### WHAT YOU SHOULD DO
Would you please transcribe, exactly as written, the lines of the entries below starting at the one that holds "orange L-shape: (231, 407)" and ending at the one that holds "brown pentagon: (29, 72) -> (49, 54), moved", both included?

Object displacement listings:
◆ ◆ ◆

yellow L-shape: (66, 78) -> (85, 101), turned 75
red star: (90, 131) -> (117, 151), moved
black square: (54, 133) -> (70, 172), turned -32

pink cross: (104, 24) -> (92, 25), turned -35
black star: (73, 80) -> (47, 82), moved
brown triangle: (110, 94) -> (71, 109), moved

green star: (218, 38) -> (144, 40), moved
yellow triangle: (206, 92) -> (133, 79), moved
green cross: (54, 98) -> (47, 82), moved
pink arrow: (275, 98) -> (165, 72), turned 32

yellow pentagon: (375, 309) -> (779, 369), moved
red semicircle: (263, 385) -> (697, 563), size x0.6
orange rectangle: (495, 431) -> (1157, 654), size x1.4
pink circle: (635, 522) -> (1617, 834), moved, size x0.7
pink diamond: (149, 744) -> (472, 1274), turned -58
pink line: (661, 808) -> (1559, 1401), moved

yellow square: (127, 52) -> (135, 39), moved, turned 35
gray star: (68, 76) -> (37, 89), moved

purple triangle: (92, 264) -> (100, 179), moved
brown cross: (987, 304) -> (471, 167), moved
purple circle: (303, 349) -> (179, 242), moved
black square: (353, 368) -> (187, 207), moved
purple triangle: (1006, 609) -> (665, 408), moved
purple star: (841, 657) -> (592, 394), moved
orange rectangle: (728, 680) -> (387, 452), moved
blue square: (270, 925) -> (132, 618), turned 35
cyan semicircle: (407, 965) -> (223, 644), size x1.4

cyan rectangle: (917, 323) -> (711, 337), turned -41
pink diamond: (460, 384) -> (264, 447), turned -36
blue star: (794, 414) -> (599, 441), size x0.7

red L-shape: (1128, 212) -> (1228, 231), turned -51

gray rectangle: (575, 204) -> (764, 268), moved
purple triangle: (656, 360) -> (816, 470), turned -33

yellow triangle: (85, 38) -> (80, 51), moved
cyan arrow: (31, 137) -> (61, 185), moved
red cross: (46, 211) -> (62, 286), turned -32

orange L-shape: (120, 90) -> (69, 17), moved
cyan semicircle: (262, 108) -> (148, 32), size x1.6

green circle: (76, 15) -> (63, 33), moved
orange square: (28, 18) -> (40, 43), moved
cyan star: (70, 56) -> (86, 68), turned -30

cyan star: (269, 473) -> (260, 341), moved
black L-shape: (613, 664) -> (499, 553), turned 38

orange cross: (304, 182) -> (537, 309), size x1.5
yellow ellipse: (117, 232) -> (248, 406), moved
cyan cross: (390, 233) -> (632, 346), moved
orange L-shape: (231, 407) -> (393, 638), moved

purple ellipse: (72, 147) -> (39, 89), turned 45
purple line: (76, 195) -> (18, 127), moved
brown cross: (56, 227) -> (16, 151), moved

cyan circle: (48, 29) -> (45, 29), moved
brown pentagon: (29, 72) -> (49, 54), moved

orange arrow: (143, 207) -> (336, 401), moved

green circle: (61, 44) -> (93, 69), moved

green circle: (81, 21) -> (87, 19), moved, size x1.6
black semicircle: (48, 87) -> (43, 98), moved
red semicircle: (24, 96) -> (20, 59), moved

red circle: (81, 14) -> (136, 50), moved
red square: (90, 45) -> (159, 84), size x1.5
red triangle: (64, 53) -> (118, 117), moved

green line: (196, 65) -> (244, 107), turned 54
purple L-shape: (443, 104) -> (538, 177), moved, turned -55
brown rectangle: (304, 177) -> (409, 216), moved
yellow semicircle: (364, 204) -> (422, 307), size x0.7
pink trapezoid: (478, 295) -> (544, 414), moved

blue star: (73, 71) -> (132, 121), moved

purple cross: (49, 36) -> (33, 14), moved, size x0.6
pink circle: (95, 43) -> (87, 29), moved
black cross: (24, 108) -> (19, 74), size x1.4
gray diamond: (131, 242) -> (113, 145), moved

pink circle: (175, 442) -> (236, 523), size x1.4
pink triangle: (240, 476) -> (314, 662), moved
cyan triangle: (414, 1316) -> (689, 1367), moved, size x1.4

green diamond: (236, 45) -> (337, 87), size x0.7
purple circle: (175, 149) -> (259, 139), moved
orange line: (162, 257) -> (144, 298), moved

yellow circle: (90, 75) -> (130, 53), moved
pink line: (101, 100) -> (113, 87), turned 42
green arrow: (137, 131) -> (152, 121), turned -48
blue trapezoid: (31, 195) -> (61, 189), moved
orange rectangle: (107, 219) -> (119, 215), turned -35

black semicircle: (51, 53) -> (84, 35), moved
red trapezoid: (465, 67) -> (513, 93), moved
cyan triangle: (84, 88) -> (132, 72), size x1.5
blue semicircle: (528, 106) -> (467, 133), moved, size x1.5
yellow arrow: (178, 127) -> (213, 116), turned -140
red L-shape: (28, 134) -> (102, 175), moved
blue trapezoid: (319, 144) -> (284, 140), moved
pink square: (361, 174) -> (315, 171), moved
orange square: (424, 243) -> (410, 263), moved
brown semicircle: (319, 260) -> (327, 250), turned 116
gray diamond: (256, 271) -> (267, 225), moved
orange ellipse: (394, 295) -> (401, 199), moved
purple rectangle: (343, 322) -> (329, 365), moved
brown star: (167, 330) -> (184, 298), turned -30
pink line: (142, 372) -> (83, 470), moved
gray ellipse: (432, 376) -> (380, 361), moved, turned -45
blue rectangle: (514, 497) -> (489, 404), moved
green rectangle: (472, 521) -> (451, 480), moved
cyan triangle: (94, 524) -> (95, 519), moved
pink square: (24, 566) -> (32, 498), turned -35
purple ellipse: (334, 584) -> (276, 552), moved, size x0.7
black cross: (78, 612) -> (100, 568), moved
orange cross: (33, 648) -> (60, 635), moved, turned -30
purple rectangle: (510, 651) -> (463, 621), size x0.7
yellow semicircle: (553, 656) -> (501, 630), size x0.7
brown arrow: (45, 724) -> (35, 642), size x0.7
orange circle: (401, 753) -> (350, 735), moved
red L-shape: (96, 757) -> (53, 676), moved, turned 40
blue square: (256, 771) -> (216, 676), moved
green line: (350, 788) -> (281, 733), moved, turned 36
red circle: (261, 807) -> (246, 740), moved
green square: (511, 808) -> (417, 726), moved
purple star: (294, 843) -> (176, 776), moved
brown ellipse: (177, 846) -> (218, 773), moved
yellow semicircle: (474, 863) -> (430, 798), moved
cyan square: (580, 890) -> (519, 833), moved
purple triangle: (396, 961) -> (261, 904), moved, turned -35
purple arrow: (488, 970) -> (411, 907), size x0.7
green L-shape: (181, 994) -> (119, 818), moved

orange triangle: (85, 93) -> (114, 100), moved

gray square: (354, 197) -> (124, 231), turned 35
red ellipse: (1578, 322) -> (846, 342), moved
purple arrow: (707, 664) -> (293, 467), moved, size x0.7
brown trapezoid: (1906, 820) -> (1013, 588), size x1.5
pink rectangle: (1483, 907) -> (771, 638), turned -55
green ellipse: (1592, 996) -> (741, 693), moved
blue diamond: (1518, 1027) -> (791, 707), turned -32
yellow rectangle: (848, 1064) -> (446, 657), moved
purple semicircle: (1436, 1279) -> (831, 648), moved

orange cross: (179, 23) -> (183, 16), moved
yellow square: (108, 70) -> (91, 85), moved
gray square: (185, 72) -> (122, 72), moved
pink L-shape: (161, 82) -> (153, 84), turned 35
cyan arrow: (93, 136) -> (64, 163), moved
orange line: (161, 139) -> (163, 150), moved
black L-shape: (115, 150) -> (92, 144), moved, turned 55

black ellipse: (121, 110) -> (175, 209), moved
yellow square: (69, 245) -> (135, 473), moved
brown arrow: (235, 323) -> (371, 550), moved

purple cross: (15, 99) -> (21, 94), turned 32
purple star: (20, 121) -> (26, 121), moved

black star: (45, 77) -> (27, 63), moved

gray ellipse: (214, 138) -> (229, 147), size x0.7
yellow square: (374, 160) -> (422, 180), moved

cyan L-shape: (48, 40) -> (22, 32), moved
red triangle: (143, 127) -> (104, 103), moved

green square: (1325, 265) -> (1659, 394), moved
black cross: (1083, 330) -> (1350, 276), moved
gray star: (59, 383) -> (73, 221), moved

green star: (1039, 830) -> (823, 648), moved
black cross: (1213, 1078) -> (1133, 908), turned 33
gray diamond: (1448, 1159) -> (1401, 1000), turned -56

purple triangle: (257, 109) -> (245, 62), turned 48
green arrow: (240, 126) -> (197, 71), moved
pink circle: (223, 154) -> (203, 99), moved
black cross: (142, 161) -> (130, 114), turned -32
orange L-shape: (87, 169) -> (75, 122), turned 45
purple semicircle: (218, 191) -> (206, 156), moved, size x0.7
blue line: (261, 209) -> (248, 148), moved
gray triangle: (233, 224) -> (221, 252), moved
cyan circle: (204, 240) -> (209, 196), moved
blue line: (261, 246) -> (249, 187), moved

◆ ◆ ◆

### TASK ANSWER
orange L-shape: (231, 407) -> (393, 638), moved

purple ellipse: (72, 147) -> (39, 89), turned 45
purple line: (76, 195) -> (18, 127), moved
brown cross: (56, 227) -> (16, 151), moved

cyan circle: (48, 29) -> (45, 29), moved
brown pentagon: (29, 72) -> (49, 54), moved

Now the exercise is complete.